Scene edit records
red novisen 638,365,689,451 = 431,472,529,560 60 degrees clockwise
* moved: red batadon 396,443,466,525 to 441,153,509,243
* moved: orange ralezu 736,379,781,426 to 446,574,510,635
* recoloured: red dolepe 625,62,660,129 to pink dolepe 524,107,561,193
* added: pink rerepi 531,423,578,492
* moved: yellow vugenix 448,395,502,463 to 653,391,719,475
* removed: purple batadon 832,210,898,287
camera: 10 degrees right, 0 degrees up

AIM OF THE TASK
Word for word, restate all of the entries.

THE ANSWER
red novisen 638,365,689,451 = 431,472,529,560 60 degrees clockwise
* moved: red batadon 396,443,466,525 to 441,153,509,243
* moved: orange ralezu 736,379,781,426 to 446,574,510,635
* recoloured: red dolepe 625,62,660,129 to pink dolepe 524,107,561,193
* added: pink rerepi 531,423,578,492
* moved: yellow vugenix 448,395,502,463 to 653,391,719,475
* removed: purple batadon 832,210,898,287
camera: 10 degrees right, 0 degrees up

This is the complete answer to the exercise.